Exercise details: The word "DIGITS" occurs in some lines of the data. Return each such line.

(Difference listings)
>>>>>

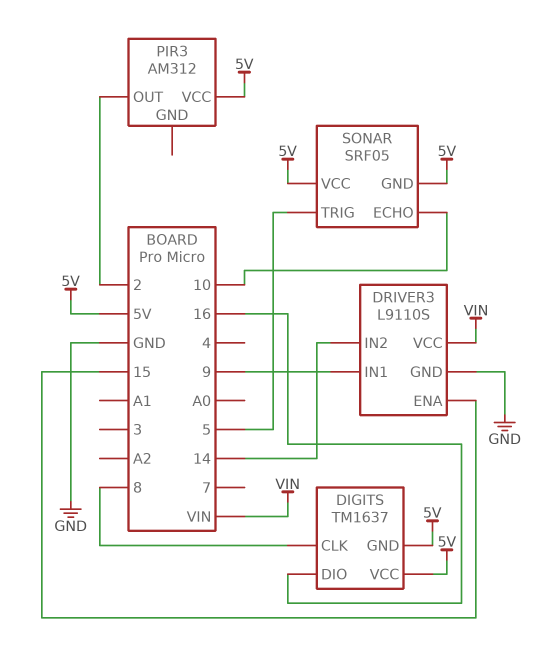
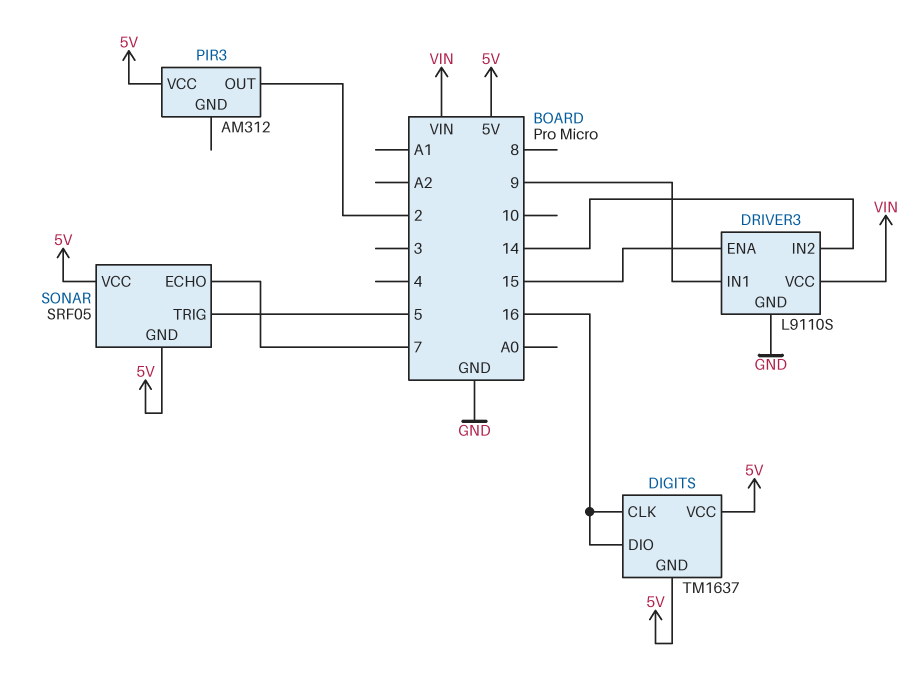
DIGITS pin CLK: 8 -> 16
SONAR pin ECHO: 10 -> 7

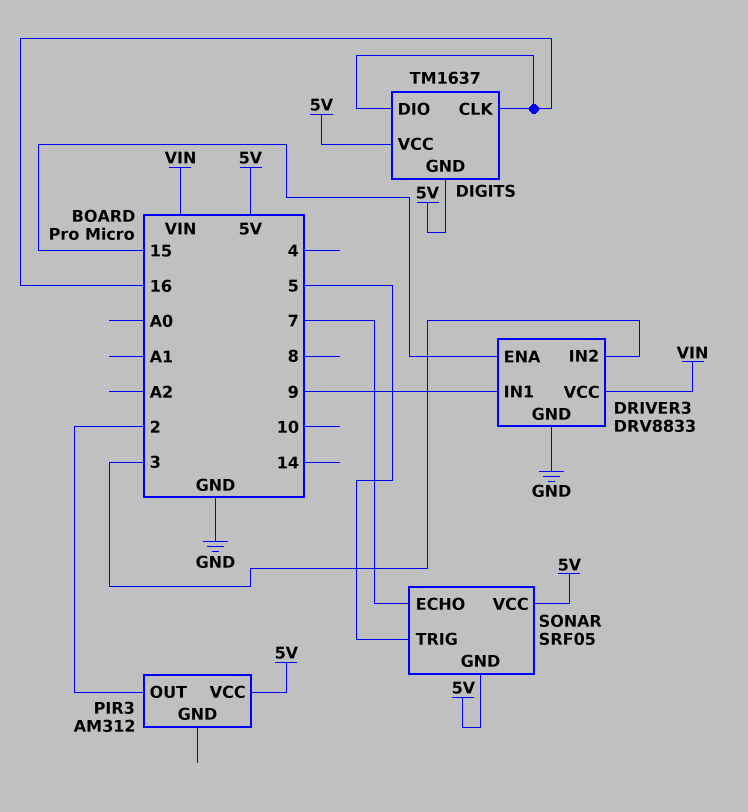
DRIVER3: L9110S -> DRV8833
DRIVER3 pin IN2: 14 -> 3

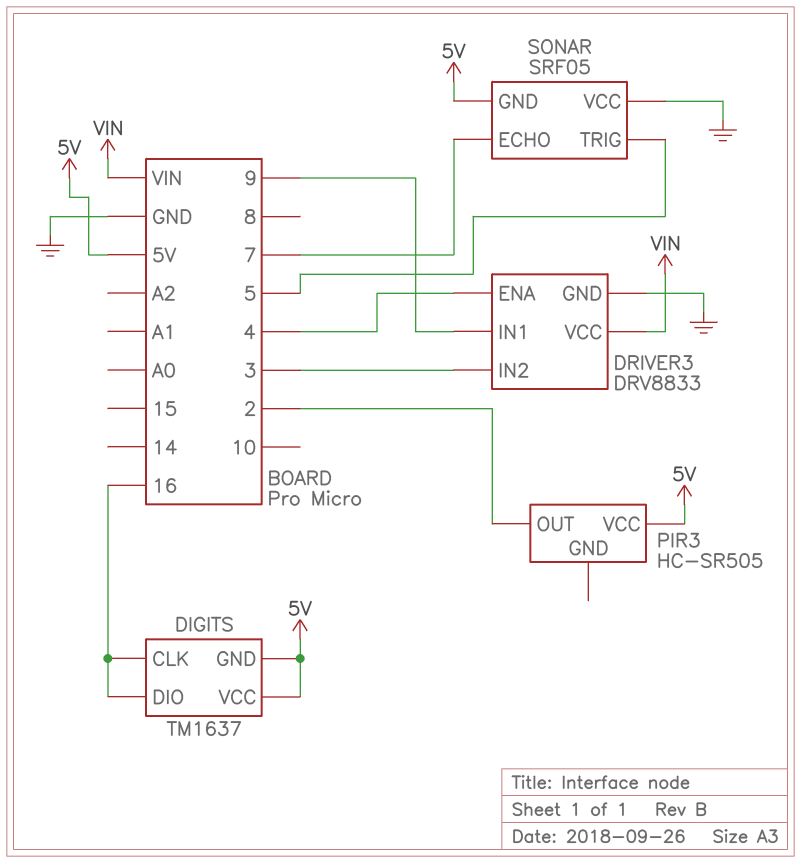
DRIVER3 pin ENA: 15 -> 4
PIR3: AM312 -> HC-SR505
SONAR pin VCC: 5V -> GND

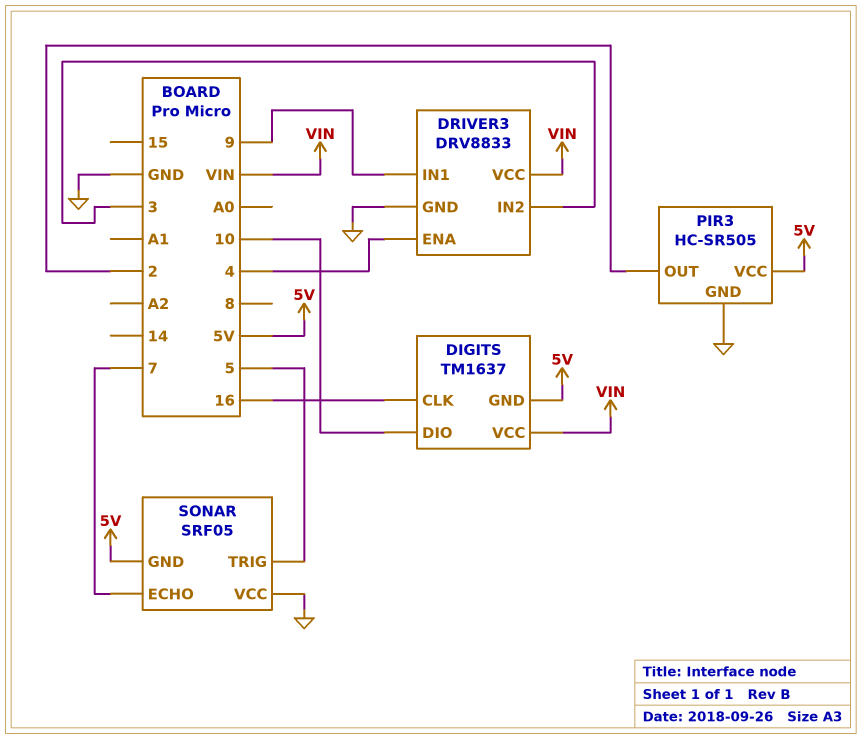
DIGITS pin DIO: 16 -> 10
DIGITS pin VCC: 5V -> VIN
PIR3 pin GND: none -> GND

<<<<<

Task result:
DIGITS pin CLK: 8 -> 16
DIGITS pin DIO: 16 -> 10
DIGITS pin VCC: 5V -> VIN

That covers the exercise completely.